Assigned task >> Exact transcription, pictures omitted: reproduce the listing below.

Raw data >>
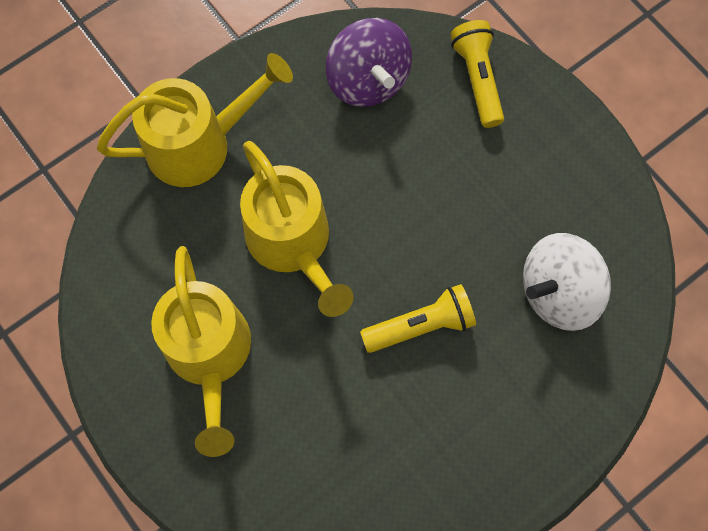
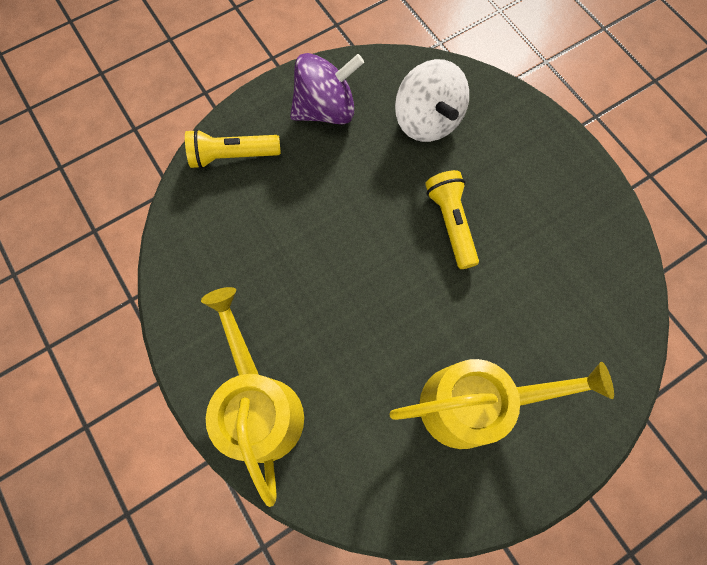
camera: 85 degrees left, 0 degrees up
yellow watering can [240,141,354,317] -> none
purple spinning top [326,18,412,107] -> purple spinning top moved to [290,53,364,124]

Completed task >>
camera: 85 degrees left, 0 degrees up
yellow watering can [240,141,354,317] -> none
purple spinning top [326,18,412,107] -> purple spinning top moved to [290,53,364,124]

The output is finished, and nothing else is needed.